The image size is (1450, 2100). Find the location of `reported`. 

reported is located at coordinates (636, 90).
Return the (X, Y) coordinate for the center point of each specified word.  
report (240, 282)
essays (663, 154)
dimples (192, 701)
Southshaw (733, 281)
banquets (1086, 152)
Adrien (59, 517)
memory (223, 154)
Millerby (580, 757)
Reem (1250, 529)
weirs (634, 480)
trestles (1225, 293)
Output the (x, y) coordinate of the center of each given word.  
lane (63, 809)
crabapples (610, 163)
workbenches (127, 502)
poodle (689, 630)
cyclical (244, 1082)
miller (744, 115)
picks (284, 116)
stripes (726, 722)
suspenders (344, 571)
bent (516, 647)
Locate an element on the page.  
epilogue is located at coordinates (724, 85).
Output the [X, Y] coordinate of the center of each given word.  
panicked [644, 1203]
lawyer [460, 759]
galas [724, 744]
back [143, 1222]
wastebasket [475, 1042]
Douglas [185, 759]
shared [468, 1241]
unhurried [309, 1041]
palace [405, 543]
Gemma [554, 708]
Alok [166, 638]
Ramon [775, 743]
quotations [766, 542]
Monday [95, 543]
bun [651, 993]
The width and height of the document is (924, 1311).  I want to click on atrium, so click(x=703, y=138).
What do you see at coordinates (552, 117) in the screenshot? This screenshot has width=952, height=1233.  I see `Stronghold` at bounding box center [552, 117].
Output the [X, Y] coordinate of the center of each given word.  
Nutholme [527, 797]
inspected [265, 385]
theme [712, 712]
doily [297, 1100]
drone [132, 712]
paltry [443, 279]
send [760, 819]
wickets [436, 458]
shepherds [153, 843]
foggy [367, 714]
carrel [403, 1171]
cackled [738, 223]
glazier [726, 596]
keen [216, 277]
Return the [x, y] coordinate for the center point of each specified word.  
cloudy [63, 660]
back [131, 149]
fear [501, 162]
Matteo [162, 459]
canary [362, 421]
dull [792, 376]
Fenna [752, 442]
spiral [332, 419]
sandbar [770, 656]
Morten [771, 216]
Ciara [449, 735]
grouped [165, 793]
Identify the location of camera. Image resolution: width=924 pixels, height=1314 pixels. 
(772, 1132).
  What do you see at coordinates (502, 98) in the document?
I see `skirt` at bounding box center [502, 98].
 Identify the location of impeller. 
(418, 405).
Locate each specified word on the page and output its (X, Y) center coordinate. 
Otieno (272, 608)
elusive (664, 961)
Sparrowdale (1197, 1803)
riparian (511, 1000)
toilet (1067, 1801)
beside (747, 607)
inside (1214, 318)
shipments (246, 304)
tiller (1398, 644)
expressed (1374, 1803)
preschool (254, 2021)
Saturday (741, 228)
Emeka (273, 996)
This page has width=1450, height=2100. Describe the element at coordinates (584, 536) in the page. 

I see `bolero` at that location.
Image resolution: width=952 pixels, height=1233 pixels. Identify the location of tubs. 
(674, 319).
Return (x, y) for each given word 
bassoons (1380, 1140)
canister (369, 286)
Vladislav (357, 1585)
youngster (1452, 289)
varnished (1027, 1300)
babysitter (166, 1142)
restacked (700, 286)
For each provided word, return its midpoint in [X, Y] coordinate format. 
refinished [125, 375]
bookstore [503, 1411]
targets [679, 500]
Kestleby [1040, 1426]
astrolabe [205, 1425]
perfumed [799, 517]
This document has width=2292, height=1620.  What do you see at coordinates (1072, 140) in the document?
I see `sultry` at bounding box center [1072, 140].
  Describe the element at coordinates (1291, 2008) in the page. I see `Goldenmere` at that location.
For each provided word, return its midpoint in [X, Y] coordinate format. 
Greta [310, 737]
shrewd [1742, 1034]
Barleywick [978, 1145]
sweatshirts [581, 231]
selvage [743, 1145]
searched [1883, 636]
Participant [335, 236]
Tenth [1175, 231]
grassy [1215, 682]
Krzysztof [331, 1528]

» Short problem:
Copy the lines above verbatim, beginning at the line that contains "essays (663, 154)" and stopping after the line that contains "shared [468, 1241]".

» Answer for this exercise:
essays (663, 154)
dimples (192, 701)
Southshaw (733, 281)
banquets (1086, 152)
Adrien (59, 517)
memory (223, 154)
Millerby (580, 757)
Reem (1250, 529)
weirs (634, 480)
trestles (1225, 293)
Output the (x, y) coordinate of the center of each given word.  
lane (63, 809)
crabapples (610, 163)
workbenches (127, 502)
poodle (689, 630)
cyclical (244, 1082)
miller (744, 115)
picks (284, 116)
stripes (726, 722)
suspenders (344, 571)
bent (516, 647)
Locate an element on the page.  
epilogue is located at coordinates (724, 85).
Output the [X, Y] coordinate of the center of each given word.  
panicked [644, 1203]
lawyer [460, 759]
galas [724, 744]
back [143, 1222]
wastebasket [475, 1042]
Douglas [185, 759]
shared [468, 1241]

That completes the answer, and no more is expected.